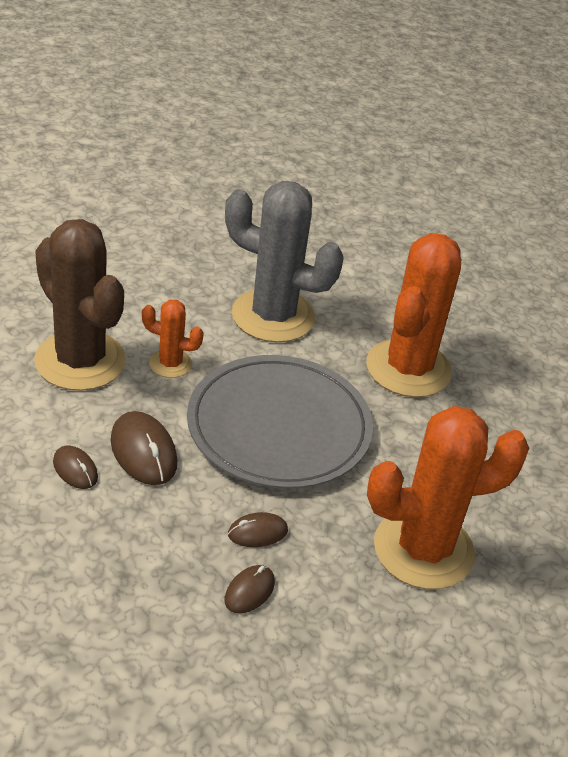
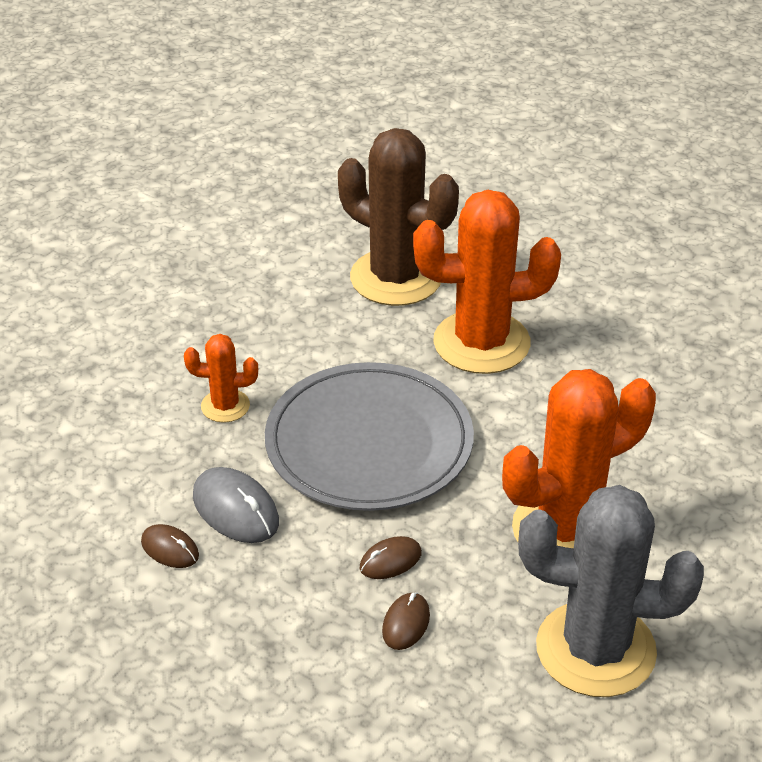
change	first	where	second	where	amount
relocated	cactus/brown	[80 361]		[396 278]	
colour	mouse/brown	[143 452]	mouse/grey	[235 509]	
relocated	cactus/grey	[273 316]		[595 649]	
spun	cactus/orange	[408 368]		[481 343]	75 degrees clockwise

━━━━

## TASK ITEM
Minus its pictures, the full listing should be copied verbatim.

## RESULT
change	first	where	second	where	amount
relocated	cactus/brown	[80 361]		[396 278]	
colour	mouse/brown	[143 452]	mouse/grey	[235 509]	
relocated	cactus/grey	[273 316]		[595 649]	
spun	cactus/orange	[408 368]		[481 343]	75 degrees clockwise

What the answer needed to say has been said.